---------- Supplied material ----------
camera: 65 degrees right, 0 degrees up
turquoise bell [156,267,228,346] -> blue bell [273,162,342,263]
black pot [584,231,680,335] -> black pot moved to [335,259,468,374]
----------
---------- Supplied material ----------
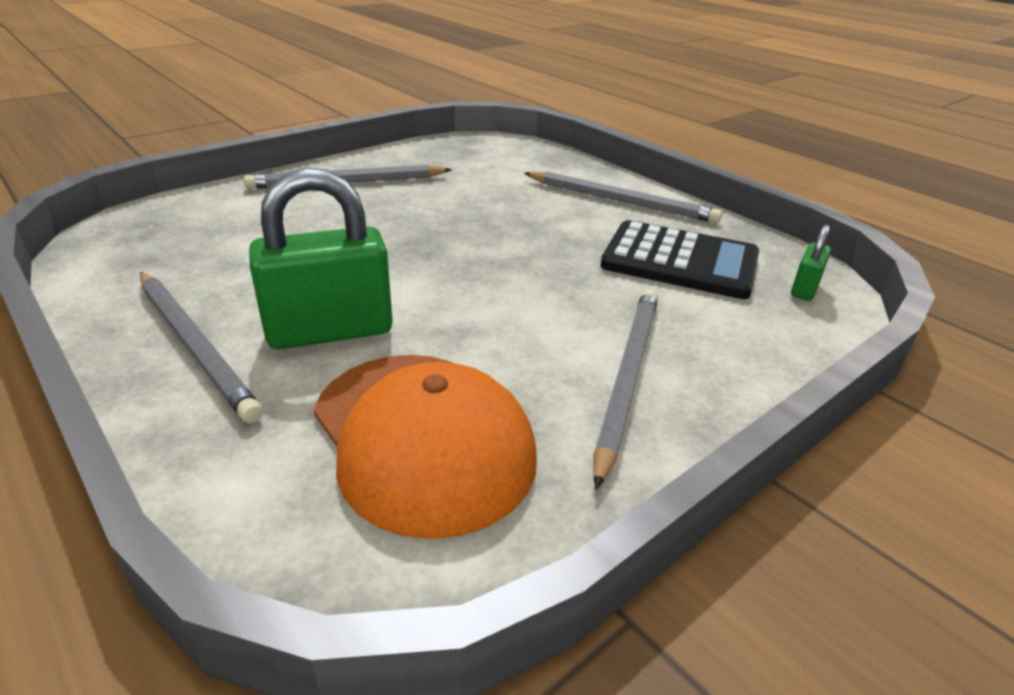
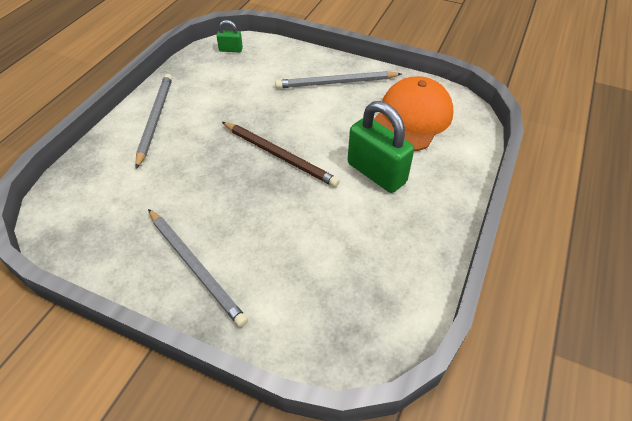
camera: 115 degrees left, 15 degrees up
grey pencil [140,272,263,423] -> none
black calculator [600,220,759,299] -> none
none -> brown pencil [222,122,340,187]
----------
*Problem to work on*.
Copy each line of the preceding data that contains the string "pencil".

*Result*.
grey pencil [140,272,263,423] -> none
none -> brown pencil [222,122,340,187]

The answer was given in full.